(Object change listings)
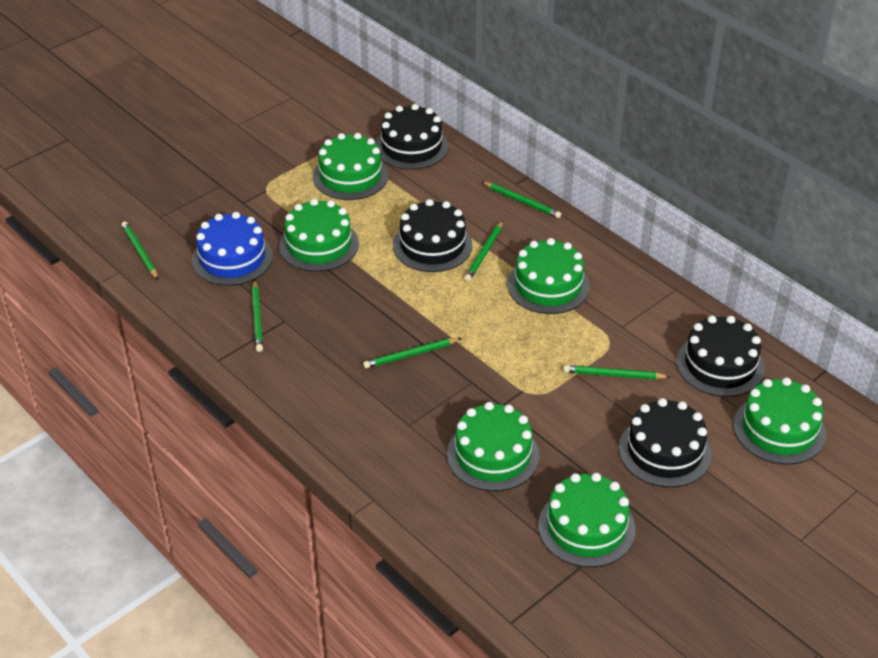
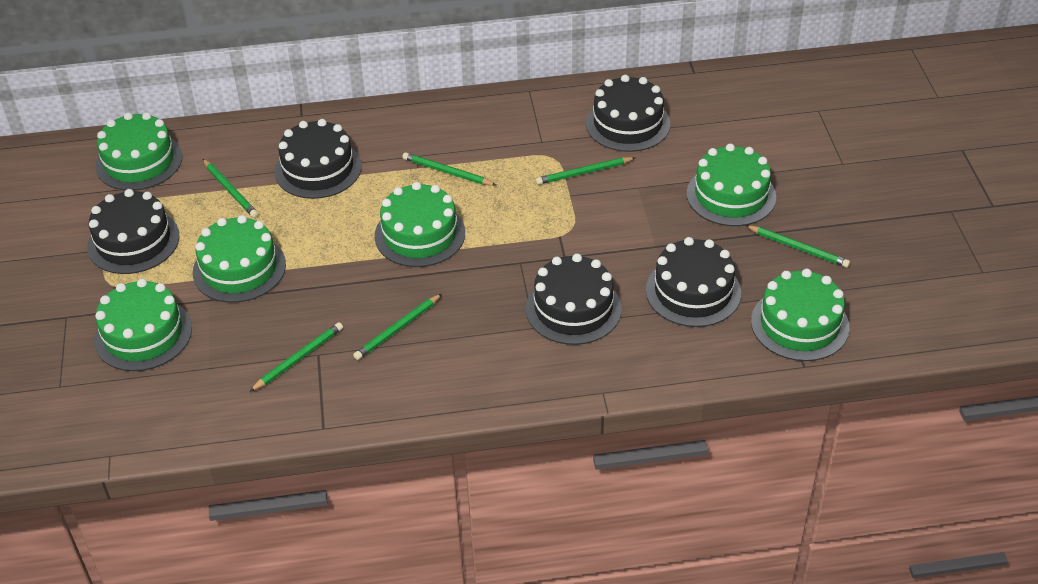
black cake: 4 -> 5
blue cake: 1 -> 0

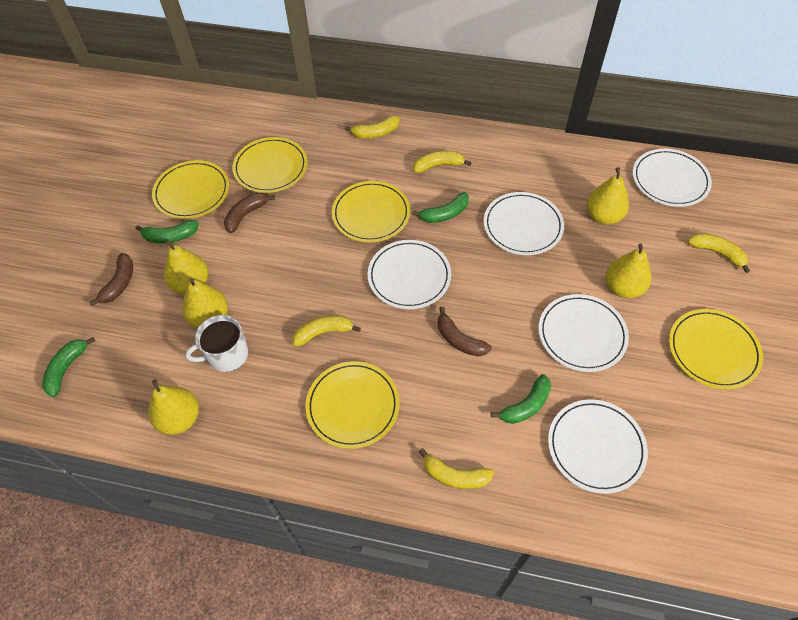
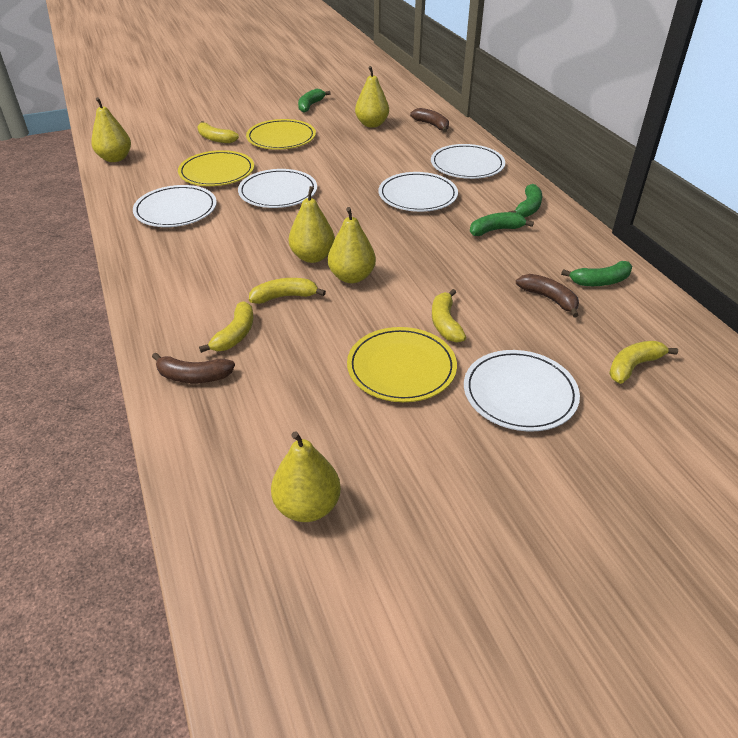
white mug: 1 -> 0
yellow plate: 5 -> 3

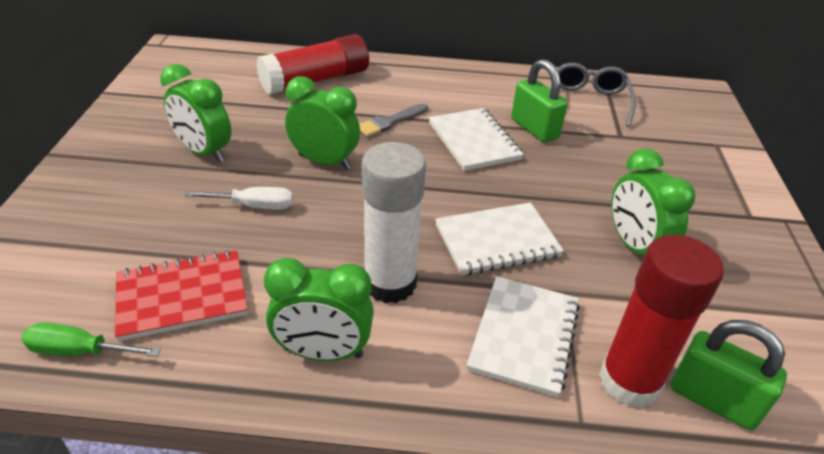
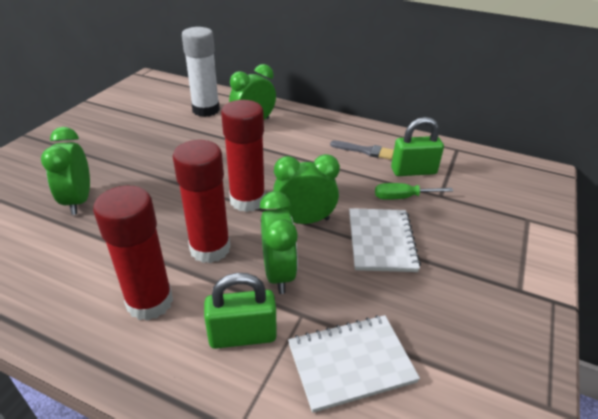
grey glasses: 1 -> 0
red glue stick: 2 -> 3
red notebook: 1 -> 0
white notebook: 3 -> 2
white screwdriver: 1 -> 0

■ Work order ■
Word for word, return the entries above, but without any pictures.

■ Expected answer ■
black cake: 4 -> 5
blue cake: 1 -> 0

white mug: 1 -> 0
yellow plate: 5 -> 3

grey glasses: 1 -> 0
red glue stick: 2 -> 3
red notebook: 1 -> 0
white notebook: 3 -> 2
white screwdriver: 1 -> 0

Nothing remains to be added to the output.